**Spatial reasoning data**:
::::::

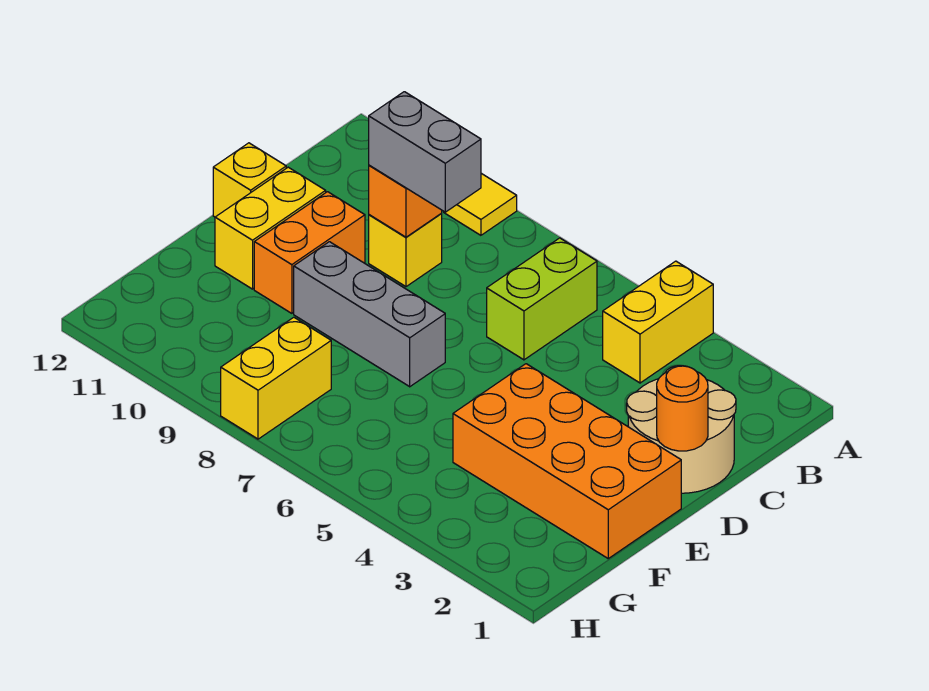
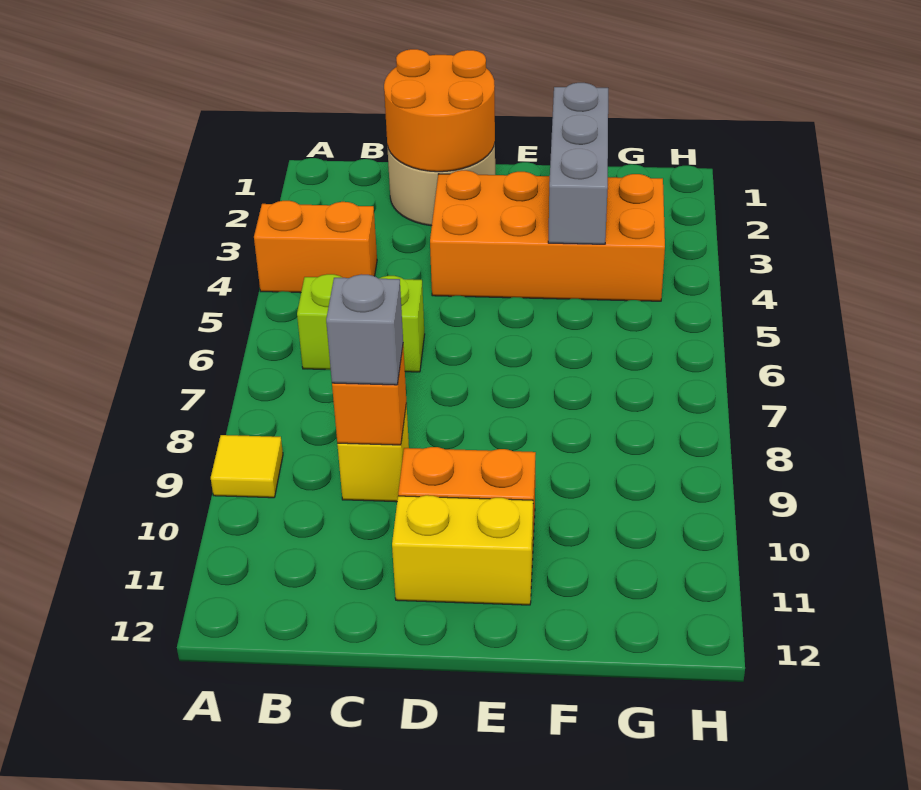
yellow brick A4:B4 level 1 -> orange brick A4:B4 level 1
grey brick C8:C9 level 3 -> grey brick C9 level 3
orange round brick D1 level 2 -> orange round brick C1:D2 level 2
yellow brick D12 level 1 -> none
orange brick E1:F4 level 1 -> orange brick D3:G4 level 1
grey brick E7:E9 level 1 -> grey brick F2:F4 level 2
yellow brick G8:H8 level 1 -> none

::::::

**Work instructions**:
Write out all the entries word for word, but drop the pictures.

**Solution for this problem**:
yellow brick A4:B4 level 1 -> orange brick A4:B4 level 1
grey brick C8:C9 level 3 -> grey brick C9 level 3
orange round brick D1 level 2 -> orange round brick C1:D2 level 2
yellow brick D12 level 1 -> none
orange brick E1:F4 level 1 -> orange brick D3:G4 level 1
grey brick E7:E9 level 1 -> grey brick F2:F4 level 2
yellow brick G8:H8 level 1 -> none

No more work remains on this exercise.